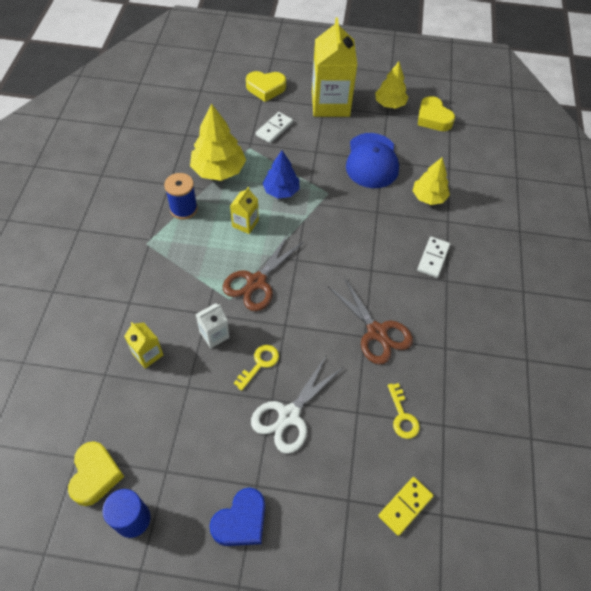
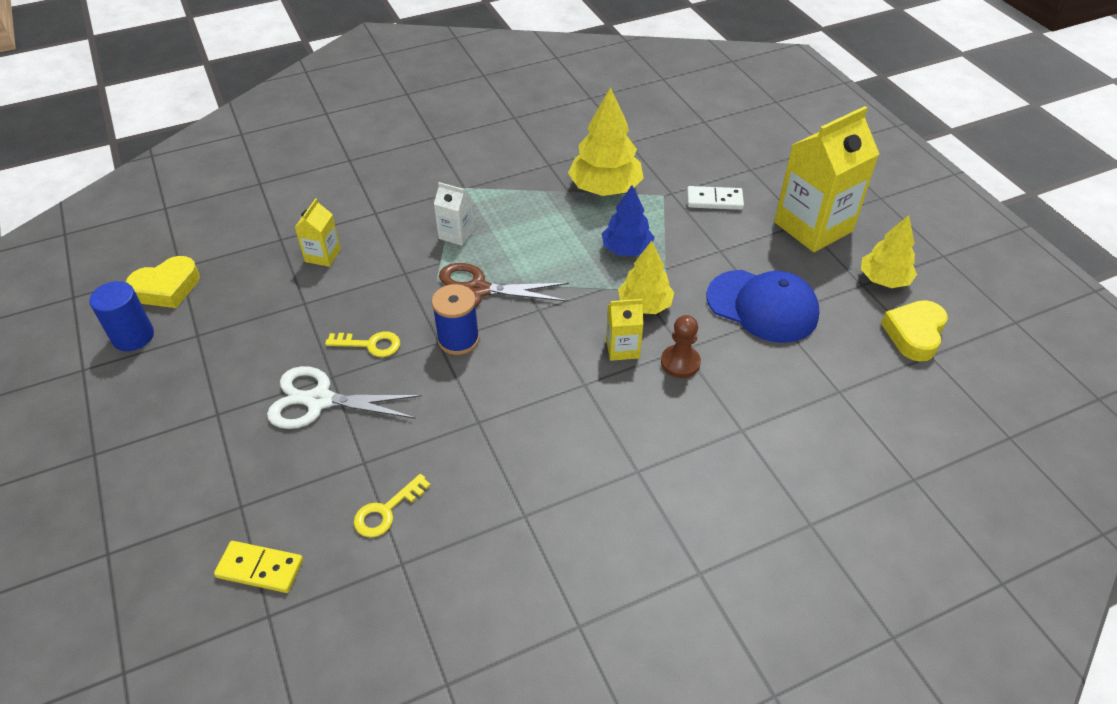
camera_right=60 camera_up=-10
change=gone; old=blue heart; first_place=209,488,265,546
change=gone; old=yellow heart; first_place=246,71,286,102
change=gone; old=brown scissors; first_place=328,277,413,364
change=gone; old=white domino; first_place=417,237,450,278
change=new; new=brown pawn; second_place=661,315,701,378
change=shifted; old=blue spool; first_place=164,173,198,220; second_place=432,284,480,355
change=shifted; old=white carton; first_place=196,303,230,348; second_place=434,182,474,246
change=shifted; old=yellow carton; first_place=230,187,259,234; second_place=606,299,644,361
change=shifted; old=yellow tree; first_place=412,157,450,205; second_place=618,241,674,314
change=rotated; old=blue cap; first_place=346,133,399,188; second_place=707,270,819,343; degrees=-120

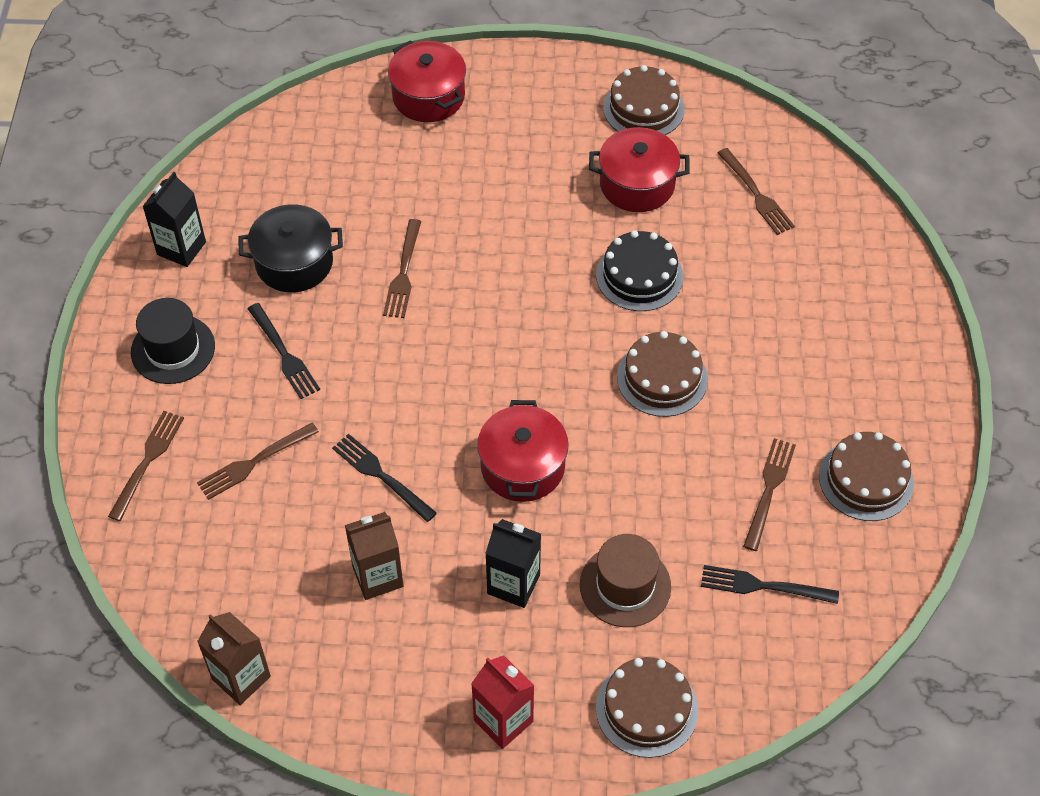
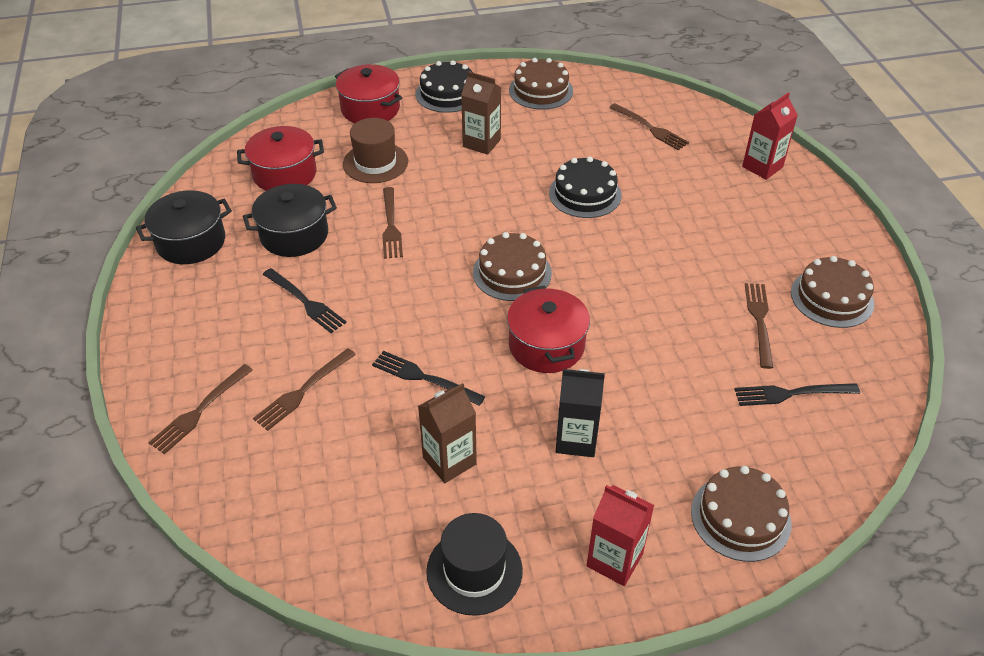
camera_right=-15 camera_up=-10
change=new; new=black cake; second_place=416,60,472,113
change=new; new=red carton; second_place=742,92,798,180
change=shifted; old=black hat; first_place=131,298,215,384; second_place=426,513,523,616
change=shifted; old=brown carton; first_place=197,612,271,705; second_place=461,71,501,155
change=shifted; old=brown hat; first_place=580,534,671,627; second_place=343,118,408,183
change=shifted; old=red pot; first_place=589,127,689,212; second_place=237,126,324,191
change=shifted; old=brown cake; first_place=617,331,708,417; second_place=473,232,552,301
change=swapped; old=black carton; new=black pot; first_place=142,172,206,267; second_place=136,190,232,264
change=rotated; old=brown fork; first_place=108,411,184,521; second_place=148,364,253,454; degrees=-150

==========

:: Problem ::
Your task is to list each line of the records with the word "white".

:: Solution for this problem ::
change=gone; old=white domino; first_place=417,237,450,278
change=shifted; old=white carton; first_place=196,303,230,348; second_place=434,182,474,246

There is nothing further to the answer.